>> START PROVIDED INFORMATION

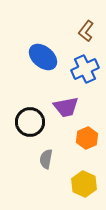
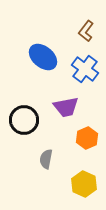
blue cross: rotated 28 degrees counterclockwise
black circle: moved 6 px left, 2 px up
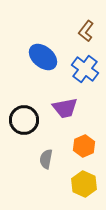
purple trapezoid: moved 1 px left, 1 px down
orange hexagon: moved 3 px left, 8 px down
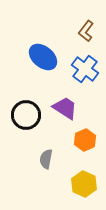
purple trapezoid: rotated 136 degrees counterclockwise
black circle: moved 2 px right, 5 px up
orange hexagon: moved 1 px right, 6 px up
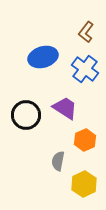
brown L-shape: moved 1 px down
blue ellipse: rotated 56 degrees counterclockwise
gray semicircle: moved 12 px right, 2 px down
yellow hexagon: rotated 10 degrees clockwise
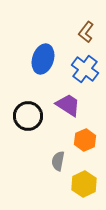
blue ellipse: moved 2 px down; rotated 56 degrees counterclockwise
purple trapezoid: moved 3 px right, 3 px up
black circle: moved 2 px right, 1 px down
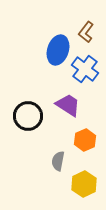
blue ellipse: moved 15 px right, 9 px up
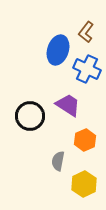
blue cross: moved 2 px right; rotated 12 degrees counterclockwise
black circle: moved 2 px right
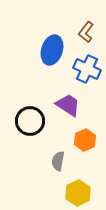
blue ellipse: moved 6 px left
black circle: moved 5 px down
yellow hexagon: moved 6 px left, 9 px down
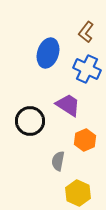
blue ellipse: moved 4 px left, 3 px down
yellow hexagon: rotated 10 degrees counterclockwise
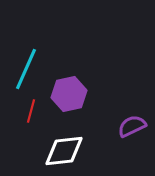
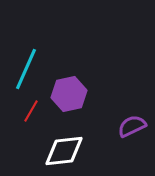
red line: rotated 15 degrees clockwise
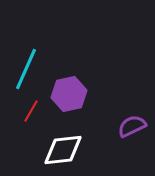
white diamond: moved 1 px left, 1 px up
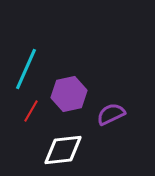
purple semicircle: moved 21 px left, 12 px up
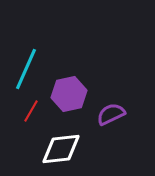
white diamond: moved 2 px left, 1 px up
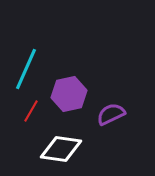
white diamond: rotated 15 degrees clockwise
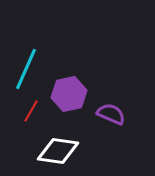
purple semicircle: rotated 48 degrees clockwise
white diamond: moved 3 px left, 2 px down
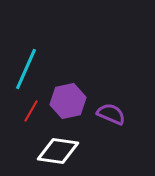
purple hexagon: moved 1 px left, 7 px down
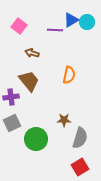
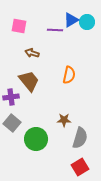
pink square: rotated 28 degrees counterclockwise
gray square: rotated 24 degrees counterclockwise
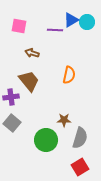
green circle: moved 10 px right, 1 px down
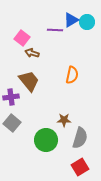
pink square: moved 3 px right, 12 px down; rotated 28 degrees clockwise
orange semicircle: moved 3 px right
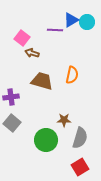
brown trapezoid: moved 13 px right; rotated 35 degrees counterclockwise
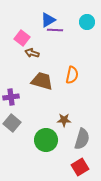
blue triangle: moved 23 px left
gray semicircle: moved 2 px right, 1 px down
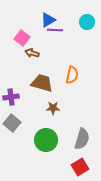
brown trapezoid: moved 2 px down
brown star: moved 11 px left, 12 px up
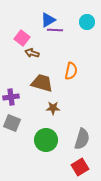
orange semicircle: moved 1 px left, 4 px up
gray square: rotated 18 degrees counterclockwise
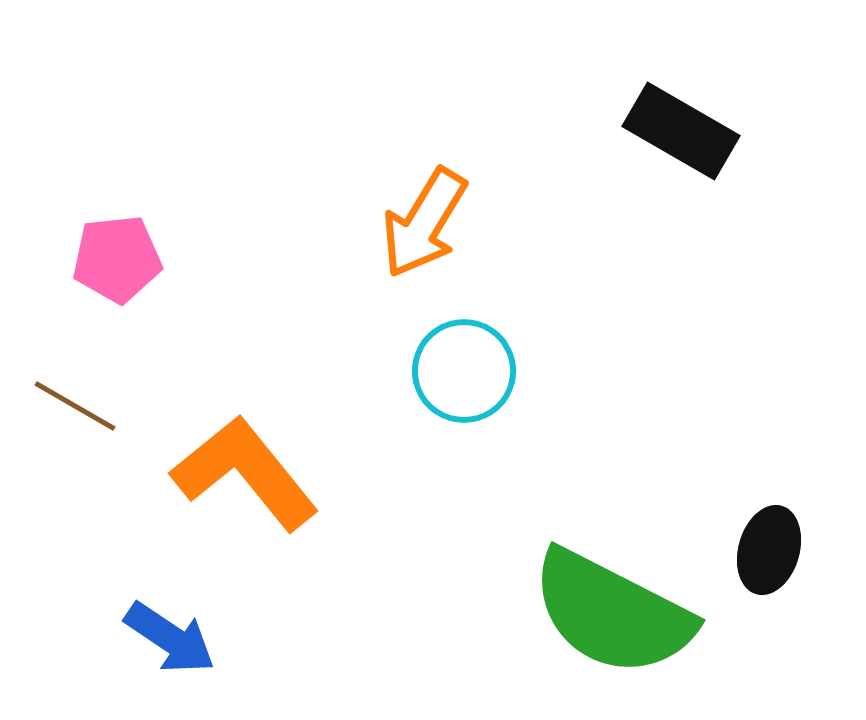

>> END PROVIDED INFORMATION

TASK OBJECTIVE ▸ Copy the material above from the line containing "red line: rotated 15 degrees clockwise" down to the line containing "brown trapezoid: moved 13", including both of those lines. Don't include the pictures.

PROBLEM SOLUTION ▸
red line: rotated 15 degrees clockwise
white diamond: moved 1 px left, 1 px up
purple semicircle: moved 21 px left, 12 px up
white diamond: moved 2 px left, 1 px up
white diamond: rotated 15 degrees clockwise
purple semicircle: rotated 48 degrees clockwise
white diamond: moved 3 px left, 2 px down
purple hexagon: moved 1 px left, 7 px down
pink square: rotated 28 degrees counterclockwise
gray square: rotated 24 degrees counterclockwise
green circle: moved 10 px right, 1 px down
pink square: moved 3 px right, 12 px down; rotated 28 degrees clockwise
orange semicircle: moved 3 px right
brown trapezoid: moved 13 px right; rotated 35 degrees counterclockwise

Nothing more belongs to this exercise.